> **Directions**
Provide a verbatim copy of all the records below, leaving the images out.

*** Opening Records for processing ***

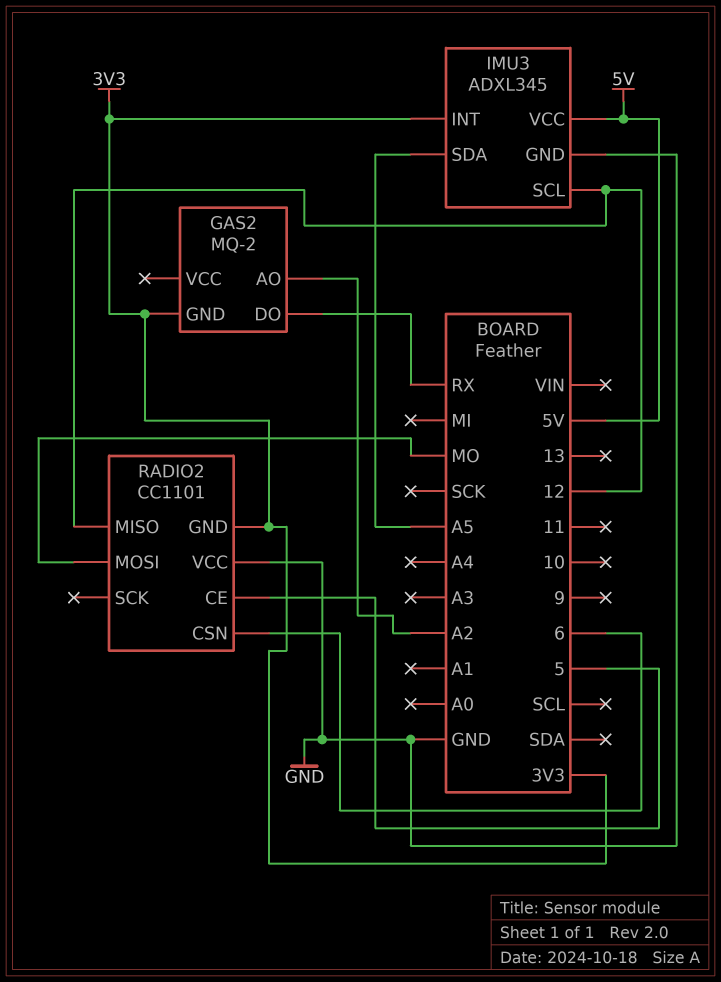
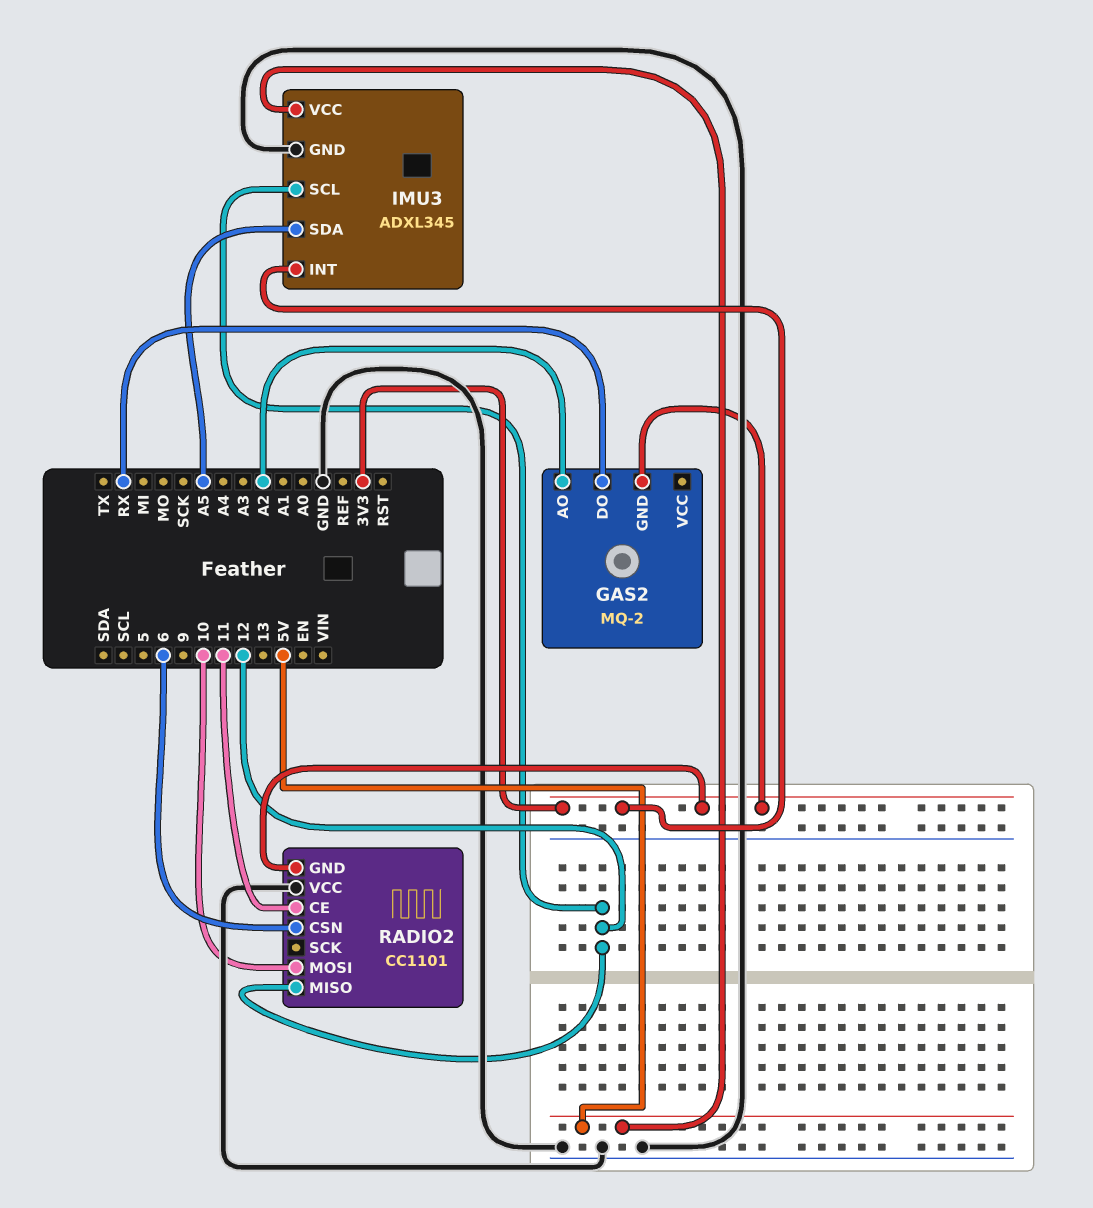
RADIO2 pin CE: 5 -> 11
RADIO2 pin MOSI: MO -> 10

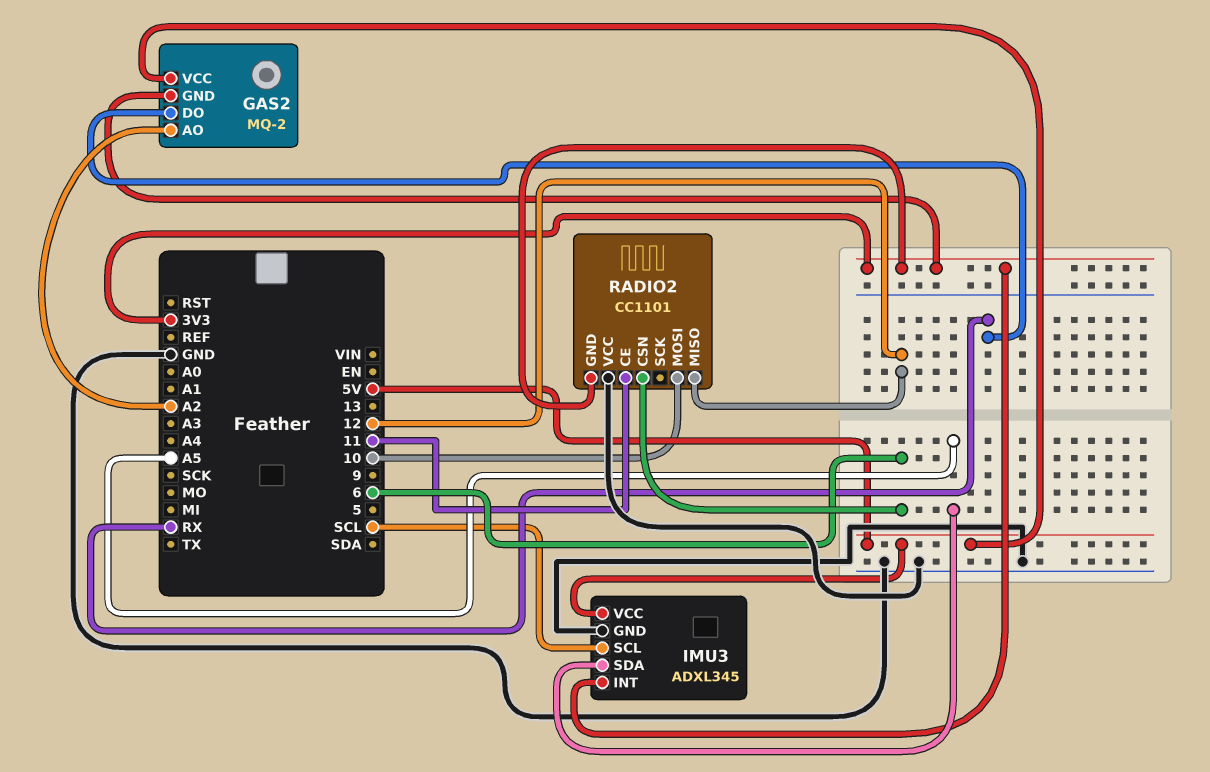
GAS2 pin VCC: none -> 5V
IMU3 pin SCL: 12 -> SCL

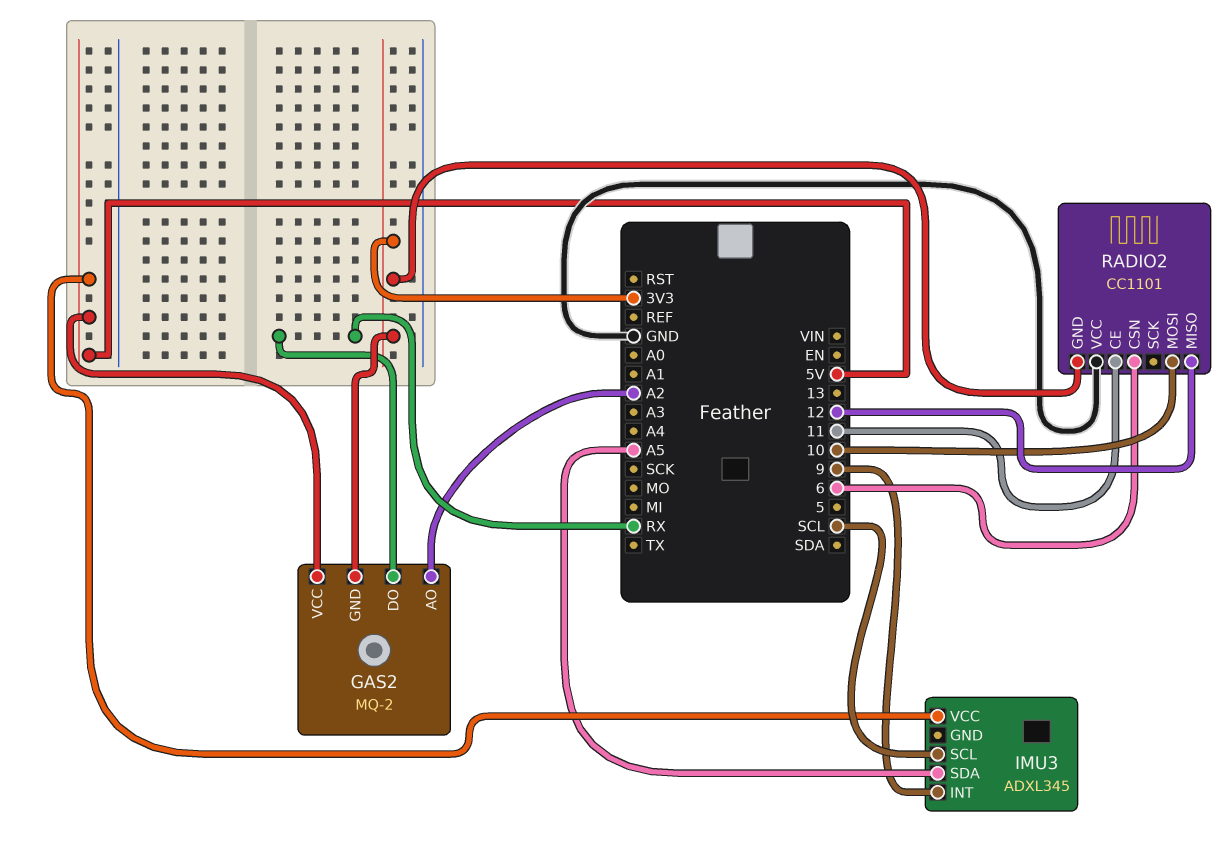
IMU3 pin GND: GND -> none
IMU3 pin INT: 3V3 -> 9

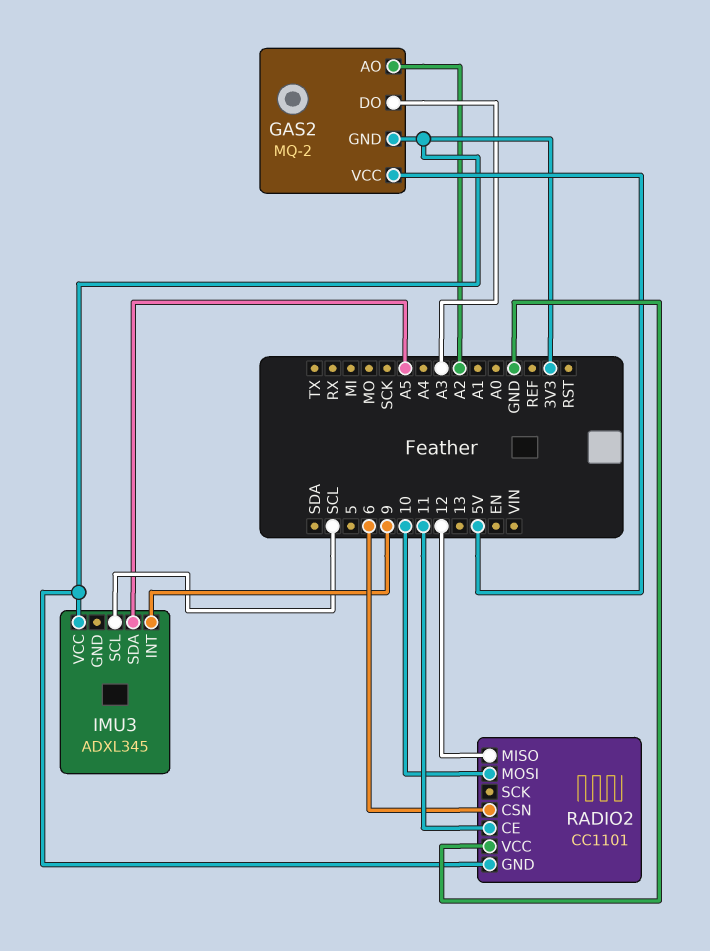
GAS2 pin DO: RX -> A3
IMU3 pin VCC: 5V -> 3V3

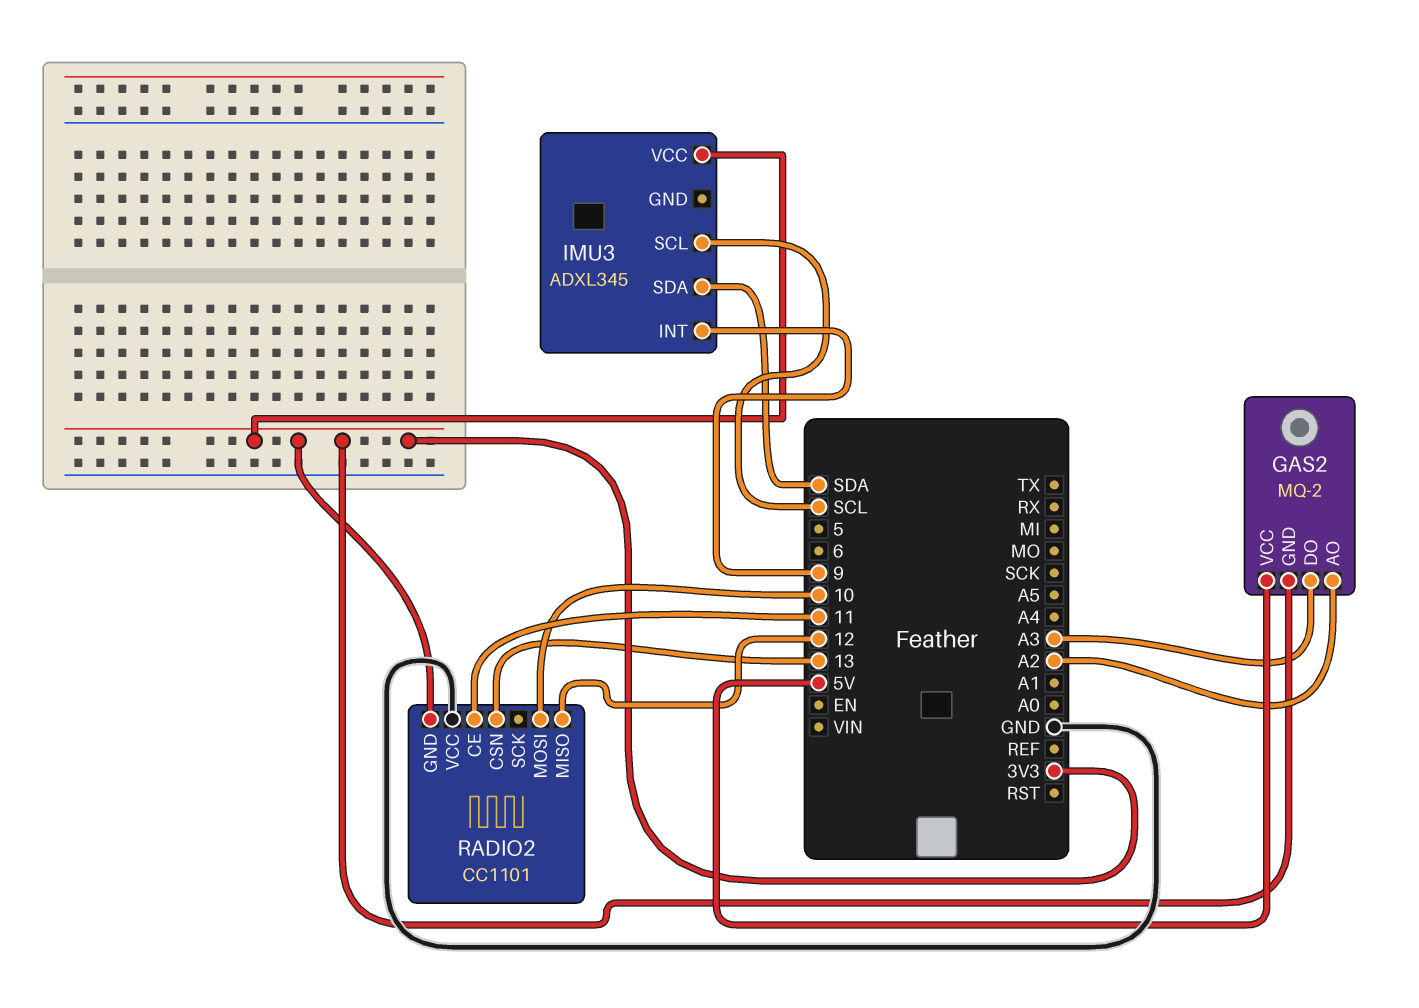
IMU3 pin SDA: A5 -> SDA
RADIO2 pin CSN: 6 -> 13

*** Closing Records for processing ***

> **Result of this task**
RADIO2 pin CE: 5 -> 11
RADIO2 pin MOSI: MO -> 10

GAS2 pin VCC: none -> 5V
IMU3 pin SCL: 12 -> SCL

IMU3 pin GND: GND -> none
IMU3 pin INT: 3V3 -> 9

GAS2 pin DO: RX -> A3
IMU3 pin VCC: 5V -> 3V3

IMU3 pin SDA: A5 -> SDA
RADIO2 pin CSN: 6 -> 13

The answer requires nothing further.